_INSTRUCTIONS TO FOLLOW_
Below are some records. Return exactly the lines from the one with "purple semicircle: (30, 40)" to the one with "red star: (225, 210) -> (256, 241), size x0.7", and nothing else.
== MATERIAL SHOWN ==
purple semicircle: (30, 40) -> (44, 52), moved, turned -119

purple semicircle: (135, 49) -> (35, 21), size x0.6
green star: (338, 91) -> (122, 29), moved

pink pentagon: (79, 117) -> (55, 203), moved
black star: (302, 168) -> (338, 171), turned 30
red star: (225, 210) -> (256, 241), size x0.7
===
== MATERIAL SHOWN ==
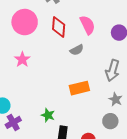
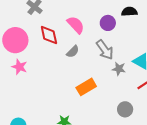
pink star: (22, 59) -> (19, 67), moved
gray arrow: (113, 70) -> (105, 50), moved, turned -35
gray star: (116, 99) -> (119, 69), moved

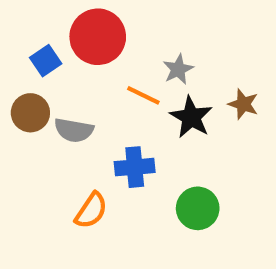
===
== MATERIAL SHOWN ==
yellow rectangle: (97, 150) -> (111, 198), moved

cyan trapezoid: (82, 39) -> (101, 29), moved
===
_TASK ANSWER_
purple semicircle: (30, 40) -> (44, 52), moved, turned -119

purple semicircle: (135, 49) -> (35, 21), size x0.6
green star: (338, 91) -> (122, 29), moved

pink pentagon: (79, 117) -> (55, 203), moved
black star: (302, 168) -> (338, 171), turned 30
red star: (225, 210) -> (256, 241), size x0.7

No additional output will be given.